Task statement: Your answer must be the records below repeated word for word, with no pictures in it.
BEGIN Data shown
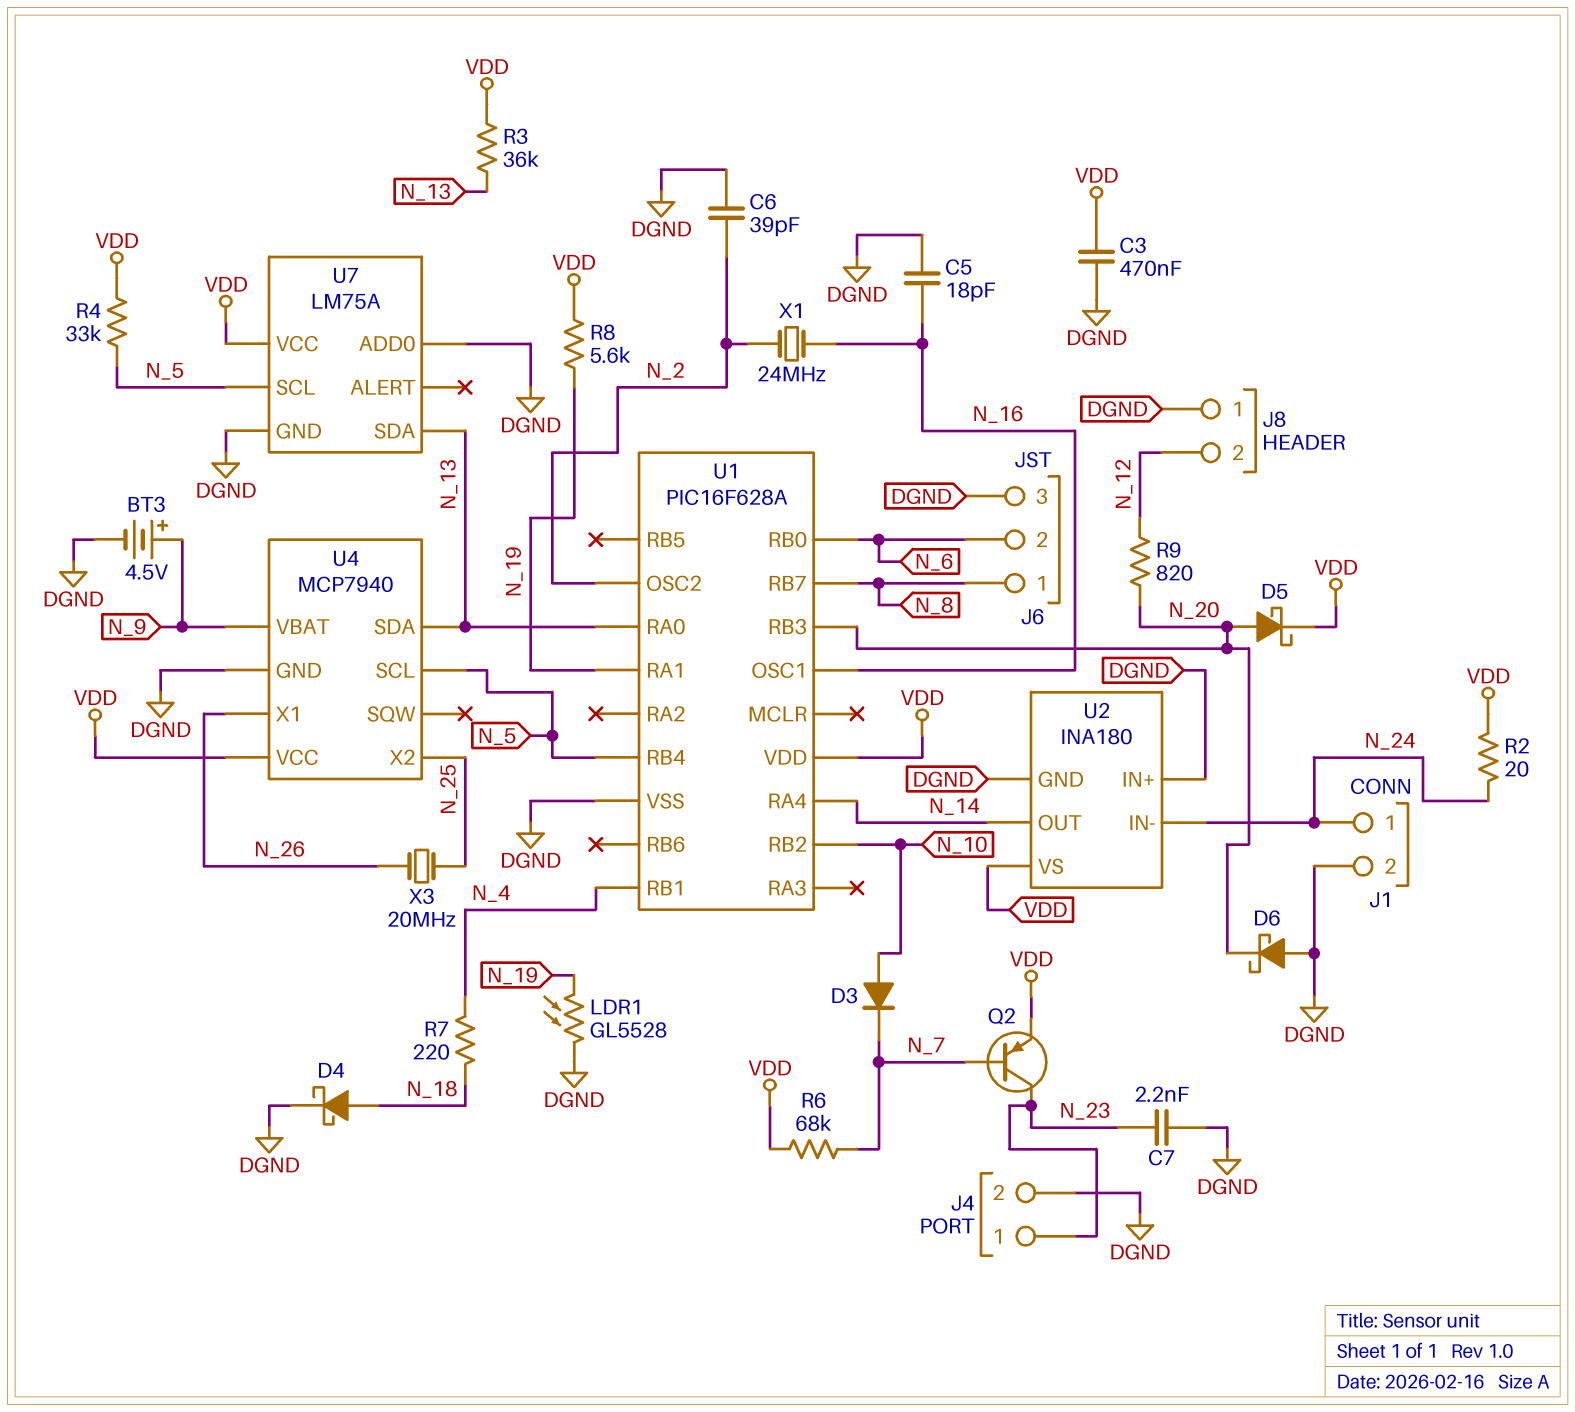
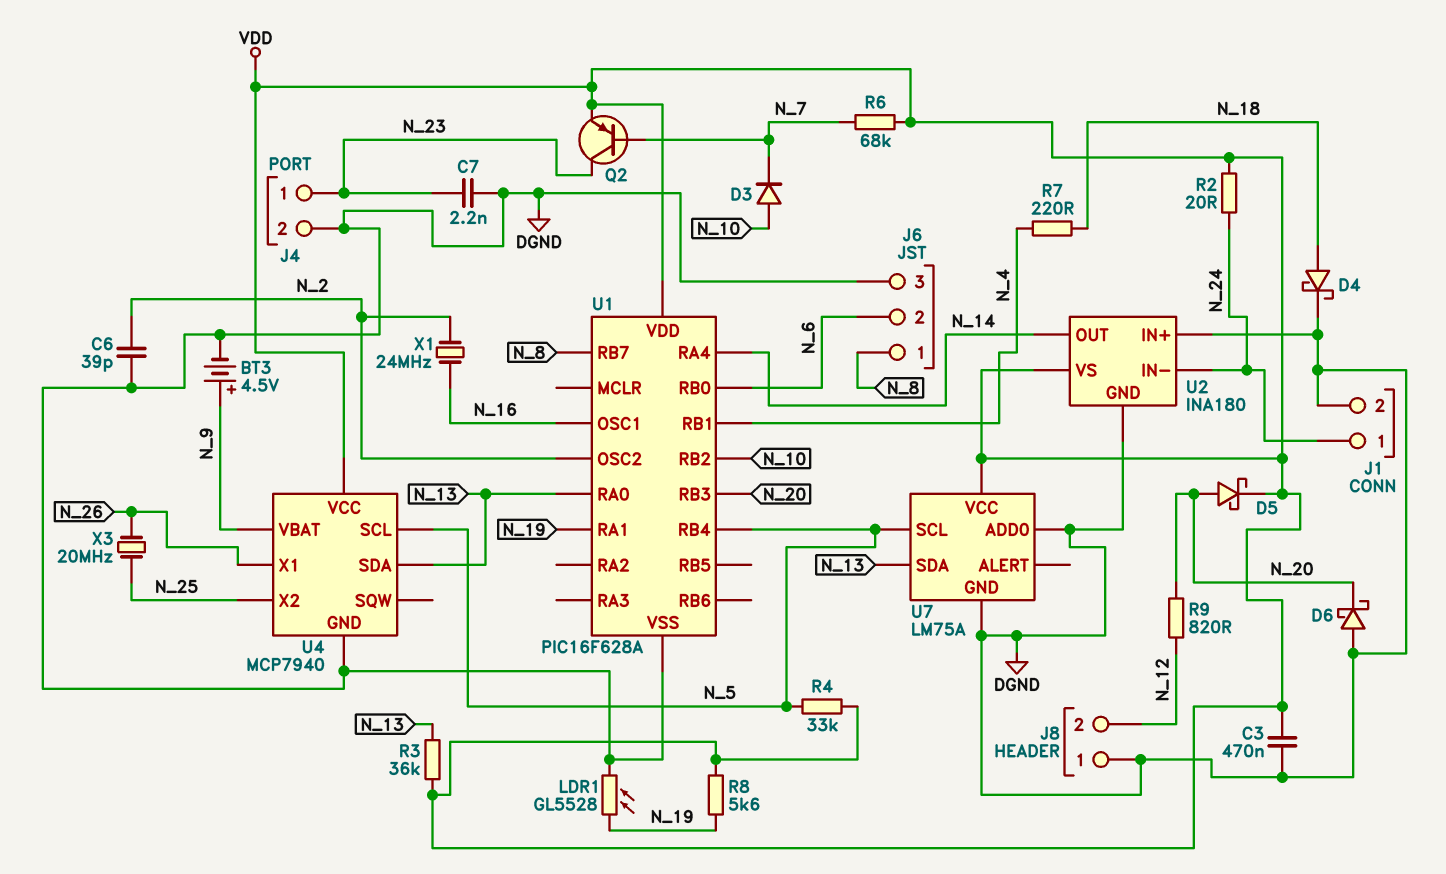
C5: 18pF (DGND, N_16) -> none

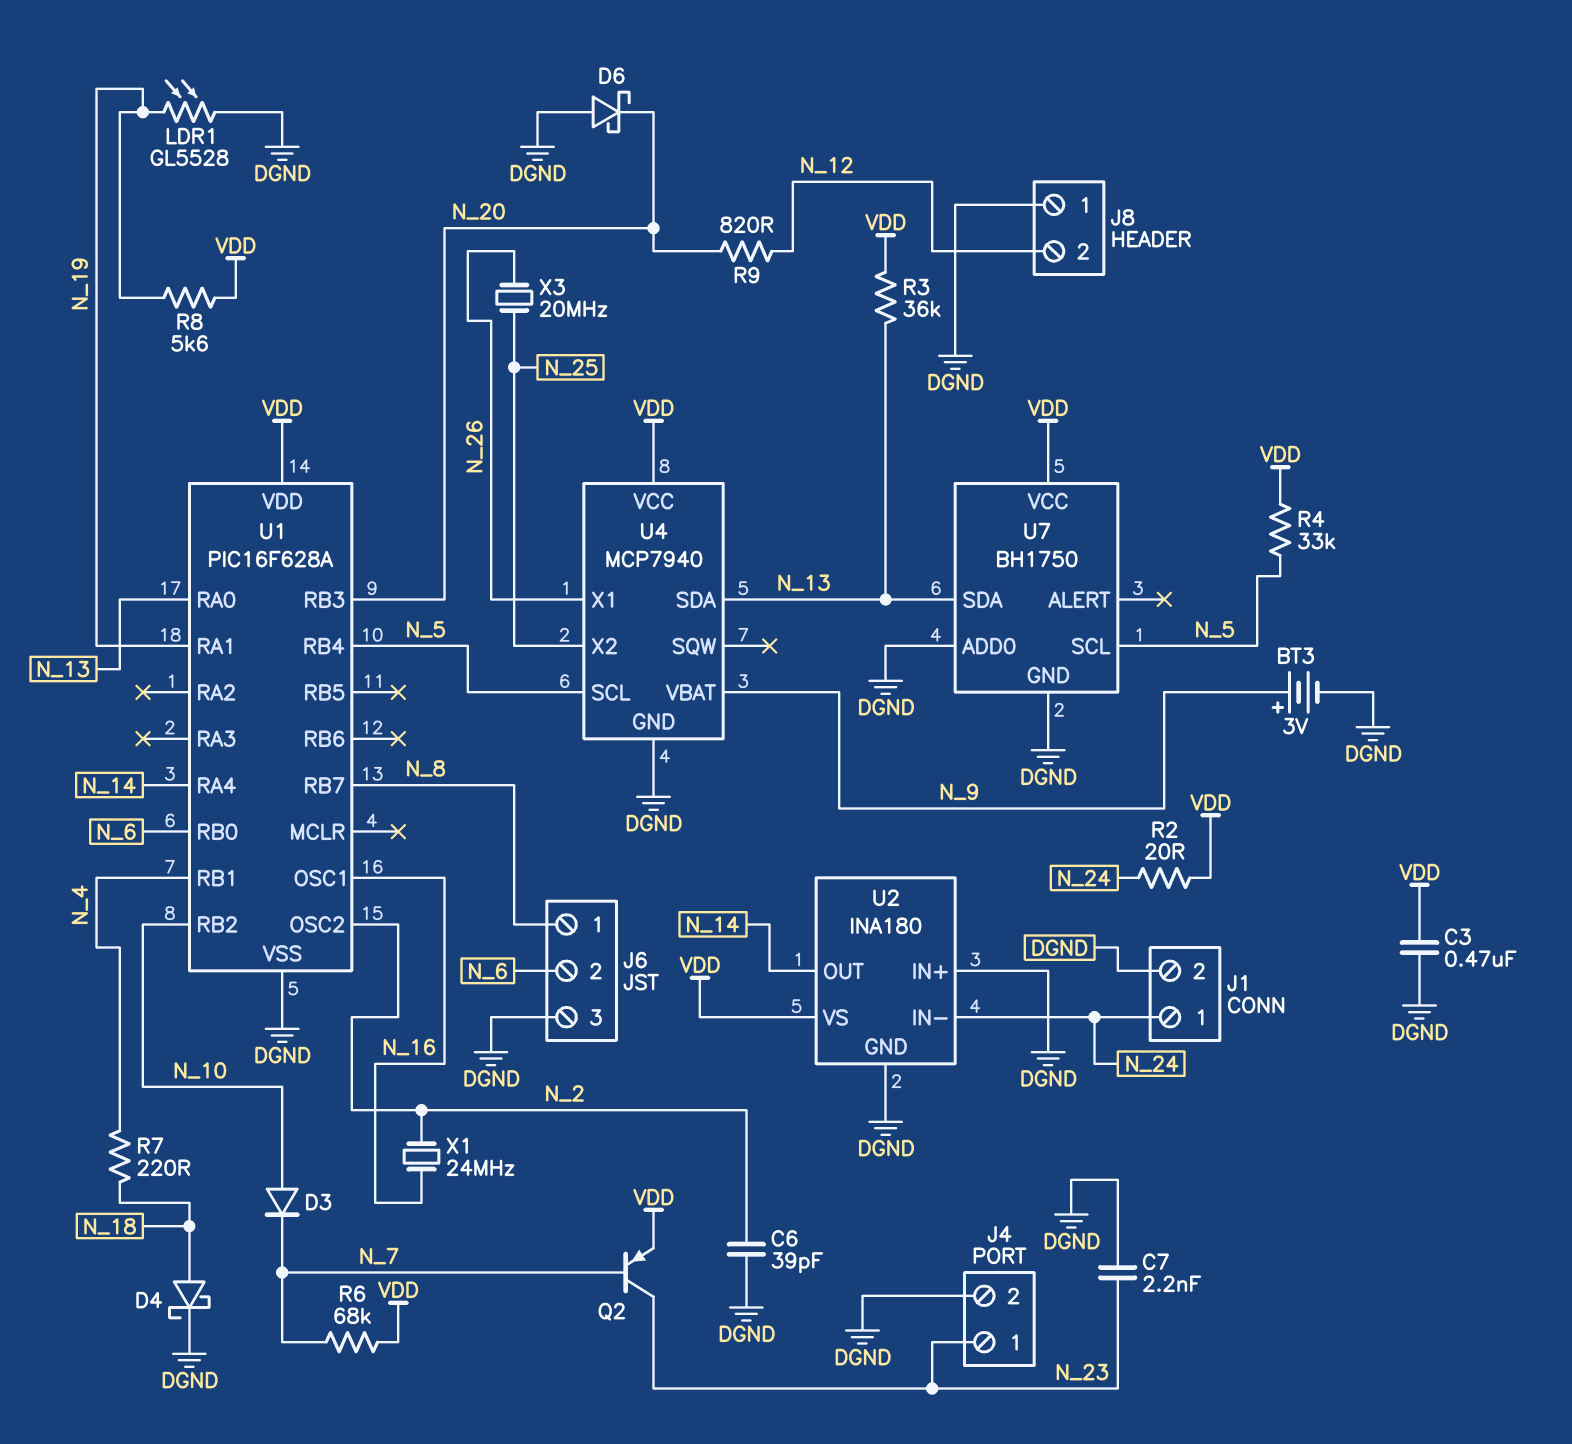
BT3: 4.5V (plus N_9, minus DGND) -> 3V (plus N_9, minus DGND)
D5: schottky (A N_20, K VDD) -> none
U7: LM75A -> BH1750

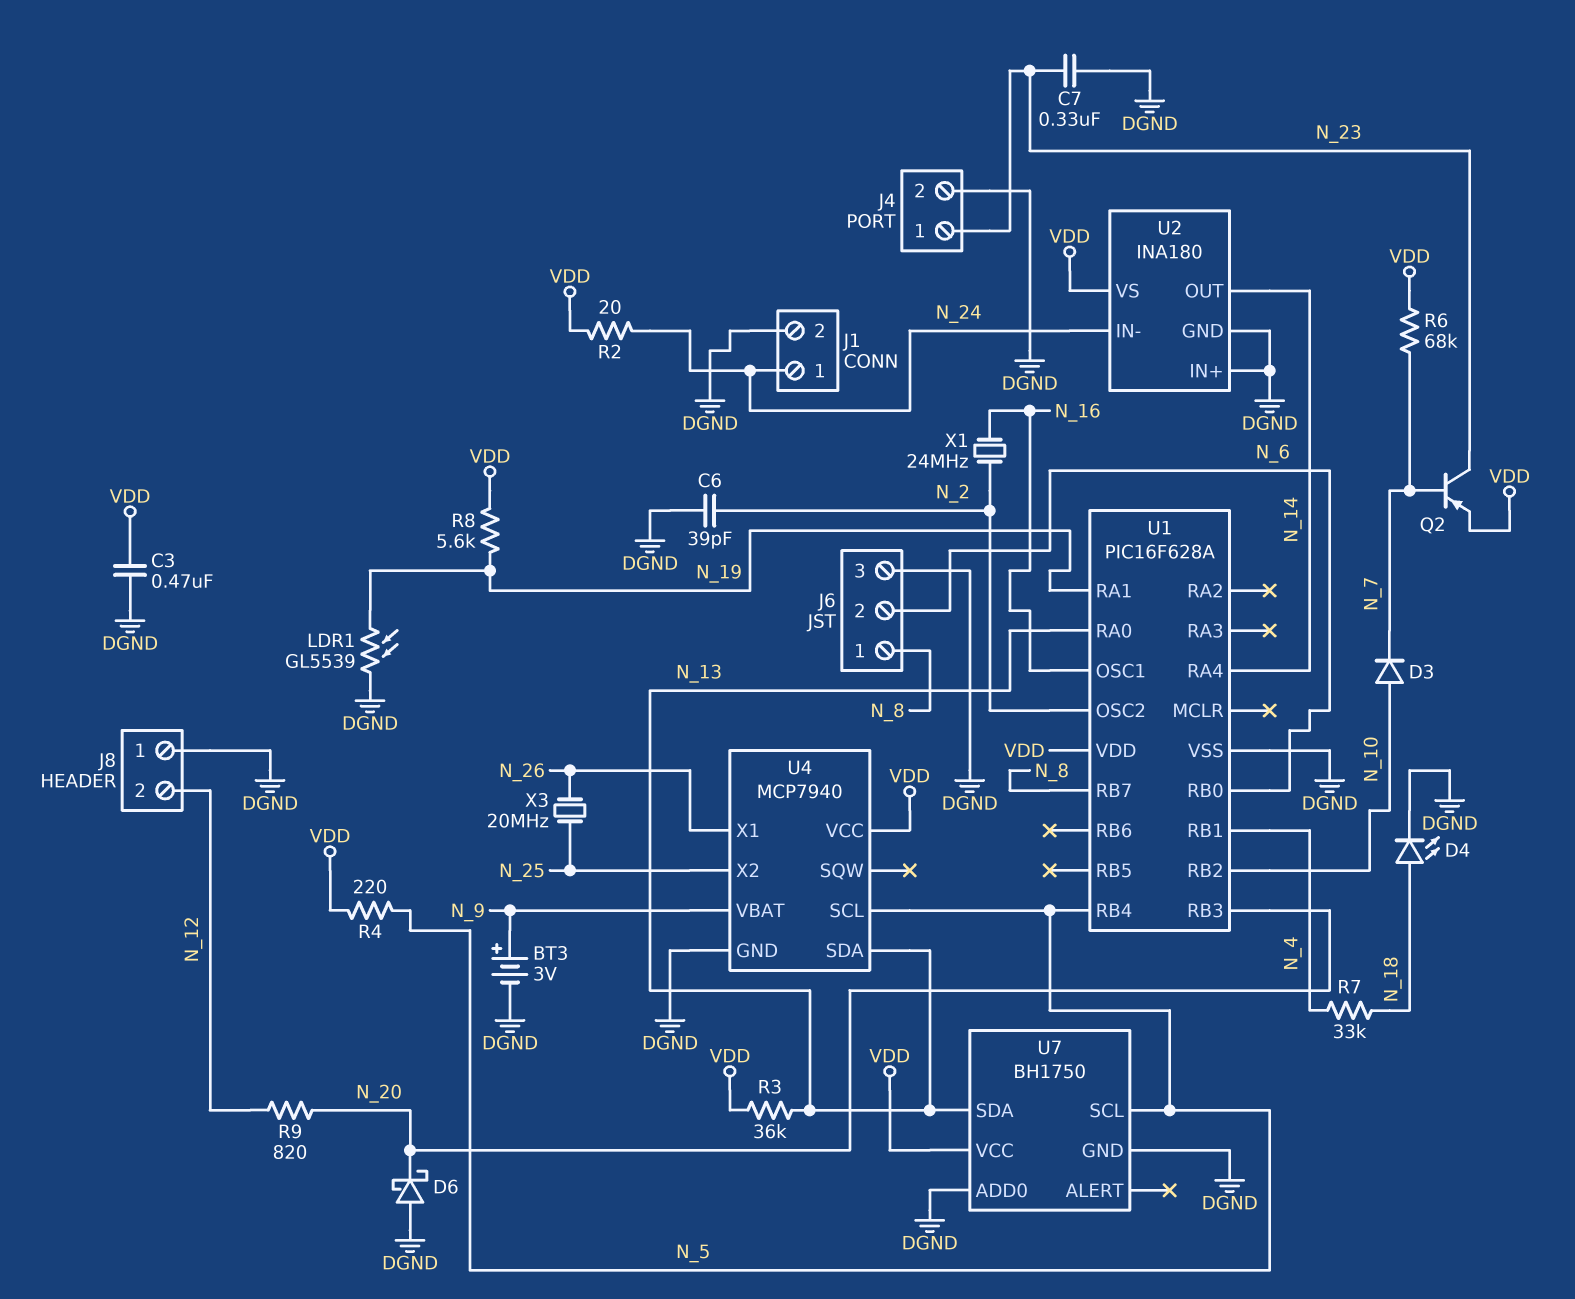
C7: 2.2nF (DGND, N_23) -> 330nF (DGND, N_23)
D4: schottky (A N_18, K DGND) -> LED (A N_18, K DGND)
LDR1: GL5528 (DGND, N_19) -> GL5539 (DGND, N_19)
R4: 33k (N_5, VDD) -> 220 (N_5, VDD)
R7: 220 (N_4, N_18) -> 33k (N_4, N_18)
END Data shown
Answer to the problem:
C5: 18pF (DGND, N_16) -> none

BT3: 4.5V (plus N_9, minus DGND) -> 3V (plus N_9, minus DGND)
D5: schottky (A N_20, K VDD) -> none
U7: LM75A -> BH1750

C7: 2.2nF (DGND, N_23) -> 330nF (DGND, N_23)
D4: schottky (A N_18, K DGND) -> LED (A N_18, K DGND)
LDR1: GL5528 (DGND, N_19) -> GL5539 (DGND, N_19)
R4: 33k (N_5, VDD) -> 220 (N_5, VDD)
R7: 220 (N_4, N_18) -> 33k (N_4, N_18)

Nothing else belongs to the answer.